--- START ---
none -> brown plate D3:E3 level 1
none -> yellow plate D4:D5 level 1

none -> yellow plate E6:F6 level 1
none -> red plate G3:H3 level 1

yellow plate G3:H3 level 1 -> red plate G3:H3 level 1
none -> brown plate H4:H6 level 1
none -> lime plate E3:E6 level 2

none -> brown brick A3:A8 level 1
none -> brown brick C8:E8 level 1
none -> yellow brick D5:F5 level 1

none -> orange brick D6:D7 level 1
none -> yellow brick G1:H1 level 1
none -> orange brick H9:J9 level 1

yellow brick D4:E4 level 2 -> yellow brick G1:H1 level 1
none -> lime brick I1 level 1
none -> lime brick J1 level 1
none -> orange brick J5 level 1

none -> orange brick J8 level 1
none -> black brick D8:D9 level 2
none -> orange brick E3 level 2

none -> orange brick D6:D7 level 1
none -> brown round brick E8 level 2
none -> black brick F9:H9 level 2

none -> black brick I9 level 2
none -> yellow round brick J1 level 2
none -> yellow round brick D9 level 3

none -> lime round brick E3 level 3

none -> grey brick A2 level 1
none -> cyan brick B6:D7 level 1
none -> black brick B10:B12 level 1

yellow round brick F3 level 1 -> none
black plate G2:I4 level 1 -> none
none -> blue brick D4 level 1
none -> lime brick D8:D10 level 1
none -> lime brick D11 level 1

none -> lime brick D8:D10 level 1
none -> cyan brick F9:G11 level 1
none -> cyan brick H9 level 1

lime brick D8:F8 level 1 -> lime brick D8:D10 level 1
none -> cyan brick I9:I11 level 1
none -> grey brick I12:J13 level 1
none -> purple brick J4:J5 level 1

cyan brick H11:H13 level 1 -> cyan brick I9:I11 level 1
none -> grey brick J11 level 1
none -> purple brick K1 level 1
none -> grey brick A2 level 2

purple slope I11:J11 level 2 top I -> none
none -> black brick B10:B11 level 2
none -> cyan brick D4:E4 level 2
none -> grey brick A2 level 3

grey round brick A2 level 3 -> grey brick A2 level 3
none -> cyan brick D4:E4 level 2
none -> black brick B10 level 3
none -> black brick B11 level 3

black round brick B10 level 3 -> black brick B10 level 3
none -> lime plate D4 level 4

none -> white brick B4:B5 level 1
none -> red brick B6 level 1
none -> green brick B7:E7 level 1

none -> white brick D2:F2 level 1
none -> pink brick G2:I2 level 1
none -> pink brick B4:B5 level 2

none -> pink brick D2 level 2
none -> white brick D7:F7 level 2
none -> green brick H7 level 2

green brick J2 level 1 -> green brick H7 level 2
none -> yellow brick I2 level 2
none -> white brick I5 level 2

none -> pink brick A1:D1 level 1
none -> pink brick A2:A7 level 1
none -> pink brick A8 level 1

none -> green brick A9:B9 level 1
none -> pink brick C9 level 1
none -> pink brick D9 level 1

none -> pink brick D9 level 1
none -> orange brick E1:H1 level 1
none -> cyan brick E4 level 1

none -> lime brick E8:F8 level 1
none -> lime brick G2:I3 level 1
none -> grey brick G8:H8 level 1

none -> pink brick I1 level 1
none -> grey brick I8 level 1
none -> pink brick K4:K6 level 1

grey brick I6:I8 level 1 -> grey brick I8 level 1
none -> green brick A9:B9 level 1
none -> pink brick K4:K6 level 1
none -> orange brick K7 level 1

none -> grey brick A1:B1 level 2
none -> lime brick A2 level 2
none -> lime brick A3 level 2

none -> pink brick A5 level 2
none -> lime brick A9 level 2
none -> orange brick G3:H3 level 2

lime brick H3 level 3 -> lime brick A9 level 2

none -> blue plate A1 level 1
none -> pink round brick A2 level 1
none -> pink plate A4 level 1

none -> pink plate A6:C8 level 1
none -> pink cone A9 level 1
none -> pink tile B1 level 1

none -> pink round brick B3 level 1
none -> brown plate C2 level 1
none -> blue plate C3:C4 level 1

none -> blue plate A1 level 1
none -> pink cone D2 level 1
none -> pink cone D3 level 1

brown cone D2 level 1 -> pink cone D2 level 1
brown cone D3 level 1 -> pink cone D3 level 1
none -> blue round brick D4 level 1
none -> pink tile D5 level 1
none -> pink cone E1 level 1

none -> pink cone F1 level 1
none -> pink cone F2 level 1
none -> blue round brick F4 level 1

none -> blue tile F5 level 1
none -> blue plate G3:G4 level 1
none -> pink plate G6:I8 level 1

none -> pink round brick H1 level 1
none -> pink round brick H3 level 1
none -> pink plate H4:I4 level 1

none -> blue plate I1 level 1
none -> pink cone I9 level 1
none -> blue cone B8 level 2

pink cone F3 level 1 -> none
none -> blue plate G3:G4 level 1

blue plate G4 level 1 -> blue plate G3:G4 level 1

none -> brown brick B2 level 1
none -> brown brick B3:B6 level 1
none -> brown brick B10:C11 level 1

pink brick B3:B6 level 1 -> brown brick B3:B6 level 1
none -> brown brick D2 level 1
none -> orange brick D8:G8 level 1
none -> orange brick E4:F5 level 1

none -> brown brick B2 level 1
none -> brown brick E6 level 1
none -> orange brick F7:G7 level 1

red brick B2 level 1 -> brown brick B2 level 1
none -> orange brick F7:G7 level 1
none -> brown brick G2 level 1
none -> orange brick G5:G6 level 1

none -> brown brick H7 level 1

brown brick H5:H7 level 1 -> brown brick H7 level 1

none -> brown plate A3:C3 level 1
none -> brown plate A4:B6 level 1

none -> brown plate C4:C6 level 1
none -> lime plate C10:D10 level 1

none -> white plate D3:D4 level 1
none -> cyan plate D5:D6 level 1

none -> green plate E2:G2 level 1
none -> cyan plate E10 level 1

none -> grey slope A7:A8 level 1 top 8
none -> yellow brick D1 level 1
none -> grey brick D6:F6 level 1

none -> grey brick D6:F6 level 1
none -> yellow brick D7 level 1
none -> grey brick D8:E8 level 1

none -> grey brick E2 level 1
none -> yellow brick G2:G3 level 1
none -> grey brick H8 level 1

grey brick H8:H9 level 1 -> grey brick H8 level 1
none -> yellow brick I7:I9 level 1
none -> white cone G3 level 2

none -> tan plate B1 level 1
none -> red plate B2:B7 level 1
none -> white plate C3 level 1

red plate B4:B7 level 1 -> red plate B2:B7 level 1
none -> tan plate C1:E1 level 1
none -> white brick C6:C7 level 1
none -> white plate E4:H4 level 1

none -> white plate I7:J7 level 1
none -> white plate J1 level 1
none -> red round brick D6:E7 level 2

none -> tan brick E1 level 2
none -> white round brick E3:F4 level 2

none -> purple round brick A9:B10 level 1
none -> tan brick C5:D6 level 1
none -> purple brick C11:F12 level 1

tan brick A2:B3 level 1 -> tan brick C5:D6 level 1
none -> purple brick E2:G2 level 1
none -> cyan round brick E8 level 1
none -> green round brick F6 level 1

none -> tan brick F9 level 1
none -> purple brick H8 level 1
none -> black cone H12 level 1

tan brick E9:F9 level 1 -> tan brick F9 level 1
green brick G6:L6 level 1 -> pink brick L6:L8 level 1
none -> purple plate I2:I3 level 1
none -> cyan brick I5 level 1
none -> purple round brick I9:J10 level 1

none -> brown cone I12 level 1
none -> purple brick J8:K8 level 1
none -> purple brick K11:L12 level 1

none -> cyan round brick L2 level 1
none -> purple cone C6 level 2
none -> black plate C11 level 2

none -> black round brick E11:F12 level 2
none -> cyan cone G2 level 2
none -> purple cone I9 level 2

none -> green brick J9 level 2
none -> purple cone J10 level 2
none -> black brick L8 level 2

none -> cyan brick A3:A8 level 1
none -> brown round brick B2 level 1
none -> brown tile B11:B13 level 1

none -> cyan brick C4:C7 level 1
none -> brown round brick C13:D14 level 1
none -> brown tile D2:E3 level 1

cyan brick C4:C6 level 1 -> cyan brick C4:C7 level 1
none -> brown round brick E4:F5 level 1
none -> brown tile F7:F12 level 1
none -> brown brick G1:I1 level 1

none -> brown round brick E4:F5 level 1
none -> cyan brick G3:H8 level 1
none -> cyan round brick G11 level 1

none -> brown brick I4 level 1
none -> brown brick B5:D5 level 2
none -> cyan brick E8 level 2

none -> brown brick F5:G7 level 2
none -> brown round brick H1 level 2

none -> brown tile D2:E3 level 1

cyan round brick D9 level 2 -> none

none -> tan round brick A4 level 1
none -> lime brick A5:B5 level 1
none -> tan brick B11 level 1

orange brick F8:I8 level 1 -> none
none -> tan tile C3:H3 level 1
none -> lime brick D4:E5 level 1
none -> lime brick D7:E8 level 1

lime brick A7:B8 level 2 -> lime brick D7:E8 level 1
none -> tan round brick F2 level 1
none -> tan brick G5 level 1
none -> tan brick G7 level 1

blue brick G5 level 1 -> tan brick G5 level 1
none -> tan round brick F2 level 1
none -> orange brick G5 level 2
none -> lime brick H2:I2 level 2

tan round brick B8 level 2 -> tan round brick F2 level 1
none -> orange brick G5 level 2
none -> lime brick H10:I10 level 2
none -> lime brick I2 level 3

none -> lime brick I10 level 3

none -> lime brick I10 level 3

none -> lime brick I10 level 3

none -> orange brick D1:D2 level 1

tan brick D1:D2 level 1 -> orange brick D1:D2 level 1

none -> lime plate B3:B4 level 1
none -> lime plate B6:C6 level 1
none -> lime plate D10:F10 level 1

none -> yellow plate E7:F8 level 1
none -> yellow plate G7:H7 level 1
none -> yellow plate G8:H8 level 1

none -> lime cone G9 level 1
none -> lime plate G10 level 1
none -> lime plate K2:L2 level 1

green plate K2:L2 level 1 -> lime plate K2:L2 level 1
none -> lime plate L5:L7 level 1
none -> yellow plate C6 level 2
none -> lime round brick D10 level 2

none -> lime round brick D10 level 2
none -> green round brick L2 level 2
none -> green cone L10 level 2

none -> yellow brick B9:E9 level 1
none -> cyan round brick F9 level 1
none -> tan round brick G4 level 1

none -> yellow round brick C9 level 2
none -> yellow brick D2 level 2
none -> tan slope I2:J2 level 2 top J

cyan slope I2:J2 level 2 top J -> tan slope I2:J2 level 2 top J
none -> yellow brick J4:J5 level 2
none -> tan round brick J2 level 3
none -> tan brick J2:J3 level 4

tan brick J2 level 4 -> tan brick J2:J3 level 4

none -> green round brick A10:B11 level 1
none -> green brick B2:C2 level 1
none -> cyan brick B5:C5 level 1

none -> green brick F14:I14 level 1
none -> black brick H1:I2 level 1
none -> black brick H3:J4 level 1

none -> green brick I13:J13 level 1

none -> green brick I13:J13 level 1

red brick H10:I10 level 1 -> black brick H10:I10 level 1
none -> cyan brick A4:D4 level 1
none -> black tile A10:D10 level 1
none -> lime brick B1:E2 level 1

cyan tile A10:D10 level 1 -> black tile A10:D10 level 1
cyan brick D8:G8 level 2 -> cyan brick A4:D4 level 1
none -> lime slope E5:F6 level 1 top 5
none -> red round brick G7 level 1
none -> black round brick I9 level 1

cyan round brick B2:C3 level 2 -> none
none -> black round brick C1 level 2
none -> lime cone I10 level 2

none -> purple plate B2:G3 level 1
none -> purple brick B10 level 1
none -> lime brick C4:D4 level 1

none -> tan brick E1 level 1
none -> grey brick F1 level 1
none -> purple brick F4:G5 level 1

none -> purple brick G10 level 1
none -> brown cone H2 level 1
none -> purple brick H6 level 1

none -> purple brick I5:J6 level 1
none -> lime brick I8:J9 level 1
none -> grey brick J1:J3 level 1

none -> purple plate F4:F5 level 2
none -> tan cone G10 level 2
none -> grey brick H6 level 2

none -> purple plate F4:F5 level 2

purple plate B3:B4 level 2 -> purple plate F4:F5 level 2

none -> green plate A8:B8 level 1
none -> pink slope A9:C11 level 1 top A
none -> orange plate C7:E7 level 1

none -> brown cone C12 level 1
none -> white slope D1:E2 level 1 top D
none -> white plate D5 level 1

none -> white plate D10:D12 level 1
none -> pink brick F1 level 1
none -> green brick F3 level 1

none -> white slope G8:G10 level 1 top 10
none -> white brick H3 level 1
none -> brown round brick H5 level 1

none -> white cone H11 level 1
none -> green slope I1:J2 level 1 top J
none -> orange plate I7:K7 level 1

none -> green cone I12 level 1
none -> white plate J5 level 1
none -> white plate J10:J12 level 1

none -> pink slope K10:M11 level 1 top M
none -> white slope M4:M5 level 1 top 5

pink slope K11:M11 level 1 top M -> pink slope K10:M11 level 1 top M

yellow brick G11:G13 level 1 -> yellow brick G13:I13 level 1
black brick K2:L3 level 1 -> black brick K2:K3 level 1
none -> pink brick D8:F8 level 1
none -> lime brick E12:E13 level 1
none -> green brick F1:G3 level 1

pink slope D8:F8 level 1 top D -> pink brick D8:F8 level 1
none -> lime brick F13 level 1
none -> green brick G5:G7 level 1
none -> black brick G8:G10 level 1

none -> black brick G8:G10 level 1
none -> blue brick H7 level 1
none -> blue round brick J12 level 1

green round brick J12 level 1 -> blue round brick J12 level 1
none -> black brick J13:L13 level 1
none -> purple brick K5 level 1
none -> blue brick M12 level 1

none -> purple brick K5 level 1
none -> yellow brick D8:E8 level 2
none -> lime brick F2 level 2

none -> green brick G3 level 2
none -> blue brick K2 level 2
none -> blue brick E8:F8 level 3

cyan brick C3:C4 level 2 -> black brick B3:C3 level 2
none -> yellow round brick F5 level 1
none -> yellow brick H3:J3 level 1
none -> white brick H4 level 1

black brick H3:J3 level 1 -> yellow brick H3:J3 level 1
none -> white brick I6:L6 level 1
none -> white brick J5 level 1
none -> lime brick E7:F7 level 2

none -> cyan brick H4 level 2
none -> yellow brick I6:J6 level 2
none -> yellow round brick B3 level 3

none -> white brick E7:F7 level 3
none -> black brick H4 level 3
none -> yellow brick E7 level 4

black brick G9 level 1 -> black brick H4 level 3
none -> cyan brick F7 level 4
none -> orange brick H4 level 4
--- END ---
**The problem:** Could you restate word for word the lines above, from the one that contains "none -> yellow brick D8:E8 level 2" through the one that contains "none -> black brick H4 level 3", and no others?

**Task result:**
none -> yellow brick D8:E8 level 2
none -> lime brick F2 level 2

none -> green brick G3 level 2
none -> blue brick K2 level 2
none -> blue brick E8:F8 level 3

cyan brick C3:C4 level 2 -> black brick B3:C3 level 2
none -> yellow round brick F5 level 1
none -> yellow brick H3:J3 level 1
none -> white brick H4 level 1

black brick H3:J3 level 1 -> yellow brick H3:J3 level 1
none -> white brick I6:L6 level 1
none -> white brick J5 level 1
none -> lime brick E7:F7 level 2

none -> cyan brick H4 level 2
none -> yellow brick I6:J6 level 2
none -> yellow round brick B3 level 3

none -> white brick E7:F7 level 3
none -> black brick H4 level 3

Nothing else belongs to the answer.